What the exercise asks
Retrieve all lines below that have the string "turquoise".

Collected data
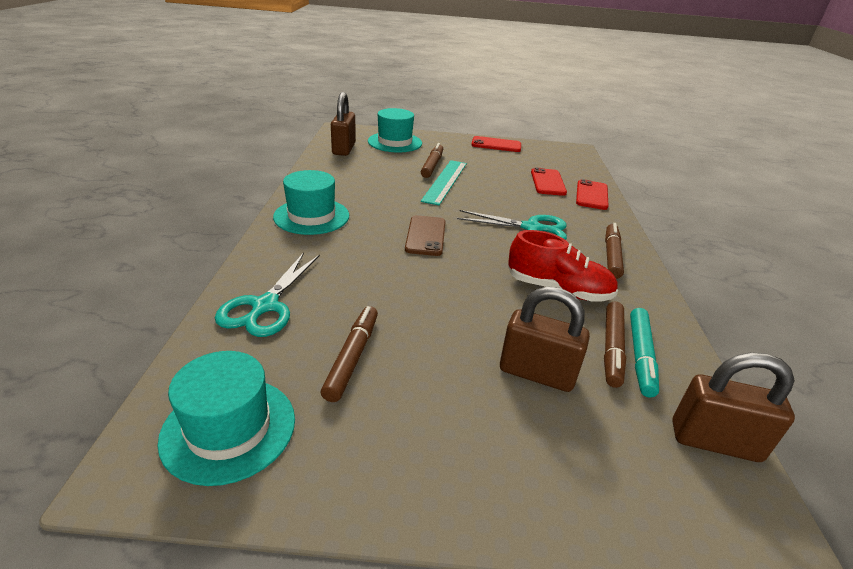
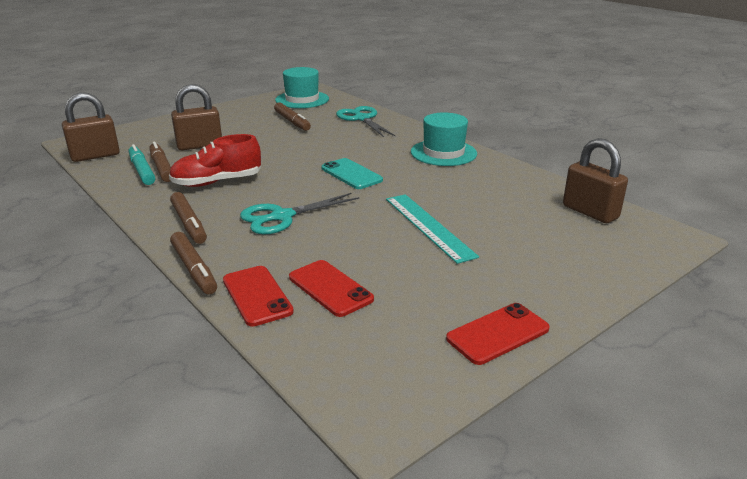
camera: 140 degrees right, 5 degrees down
(395, 142) = (588, 252): turquoise hat -> none
(425, 236) = (351, 174): brown phone -> turquoise phone
(432, 165) = (480, 240): brown marker -> brown marker (194, 269)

Output of the task
(395, 142) = (588, 252): turquoise hat -> none
(425, 236) = (351, 174): brown phone -> turquoise phone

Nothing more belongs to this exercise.